The whole listing is to be transcribed exactly as it stands.
== Records
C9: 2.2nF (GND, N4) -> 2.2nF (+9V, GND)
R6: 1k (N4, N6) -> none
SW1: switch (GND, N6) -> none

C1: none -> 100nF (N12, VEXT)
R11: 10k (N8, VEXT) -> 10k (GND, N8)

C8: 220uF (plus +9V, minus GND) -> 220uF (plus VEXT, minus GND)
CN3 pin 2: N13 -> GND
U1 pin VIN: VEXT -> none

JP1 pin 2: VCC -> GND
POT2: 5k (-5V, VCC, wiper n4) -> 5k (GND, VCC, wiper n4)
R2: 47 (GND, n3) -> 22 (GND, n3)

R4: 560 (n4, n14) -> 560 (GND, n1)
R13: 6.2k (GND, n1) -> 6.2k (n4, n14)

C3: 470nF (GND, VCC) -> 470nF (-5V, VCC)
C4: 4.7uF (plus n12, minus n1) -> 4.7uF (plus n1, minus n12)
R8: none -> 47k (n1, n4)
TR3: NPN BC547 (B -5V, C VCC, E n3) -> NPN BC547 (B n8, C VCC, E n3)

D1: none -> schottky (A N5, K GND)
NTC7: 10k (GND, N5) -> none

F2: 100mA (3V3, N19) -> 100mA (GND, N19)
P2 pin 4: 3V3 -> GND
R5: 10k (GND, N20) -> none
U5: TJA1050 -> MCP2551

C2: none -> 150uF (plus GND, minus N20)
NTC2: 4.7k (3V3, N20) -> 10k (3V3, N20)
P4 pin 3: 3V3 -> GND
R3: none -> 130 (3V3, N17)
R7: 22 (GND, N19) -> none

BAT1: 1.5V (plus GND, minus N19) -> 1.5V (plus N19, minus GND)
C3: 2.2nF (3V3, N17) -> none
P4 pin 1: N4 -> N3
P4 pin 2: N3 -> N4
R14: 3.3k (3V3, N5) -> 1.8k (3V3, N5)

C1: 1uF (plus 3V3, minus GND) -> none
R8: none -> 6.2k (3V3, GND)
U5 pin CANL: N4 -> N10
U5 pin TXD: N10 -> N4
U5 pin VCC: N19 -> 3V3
====
* **Solved problem**:
C9: 2.2nF (GND, N4) -> 2.2nF (+9V, GND)
R6: 1k (N4, N6) -> none
SW1: switch (GND, N6) -> none

C1: none -> 100nF (N12, VEXT)
R11: 10k (N8, VEXT) -> 10k (GND, N8)

C8: 220uF (plus +9V, minus GND) -> 220uF (plus VEXT, minus GND)
CN3 pin 2: N13 -> GND
U1 pin VIN: VEXT -> none

JP1 pin 2: VCC -> GND
POT2: 5k (-5V, VCC, wiper n4) -> 5k (GND, VCC, wiper n4)
R2: 47 (GND, n3) -> 22 (GND, n3)

R4: 560 (n4, n14) -> 560 (GND, n1)
R13: 6.2k (GND, n1) -> 6.2k (n4, n14)

C3: 470nF (GND, VCC) -> 470nF (-5V, VCC)
C4: 4.7uF (plus n12, minus n1) -> 4.7uF (plus n1, minus n12)
R8: none -> 47k (n1, n4)
TR3: NPN BC547 (B -5V, C VCC, E n3) -> NPN BC547 (B n8, C VCC, E n3)

D1: none -> schottky (A N5, K GND)
NTC7: 10k (GND, N5) -> none

F2: 100mA (3V3, N19) -> 100mA (GND, N19)
P2 pin 4: 3V3 -> GND
R5: 10k (GND, N20) -> none
U5: TJA1050 -> MCP2551

C2: none -> 150uF (plus GND, minus N20)
NTC2: 4.7k (3V3, N20) -> 10k (3V3, N20)
P4 pin 3: 3V3 -> GND
R3: none -> 130 (3V3, N17)
R7: 22 (GND, N19) -> none

BAT1: 1.5V (plus GND, minus N19) -> 1.5V (plus N19, minus GND)
C3: 2.2nF (3V3, N17) -> none
P4 pin 1: N4 -> N3
P4 pin 2: N3 -> N4
R14: 3.3k (3V3, N5) -> 1.8k (3V3, N5)

C1: 1uF (plus 3V3, minus GND) -> none
R8: none -> 6.2k (3V3, GND)
U5 pin CANL: N4 -> N10
U5 pin TXD: N10 -> N4
U5 pin VCC: N19 -> 3V3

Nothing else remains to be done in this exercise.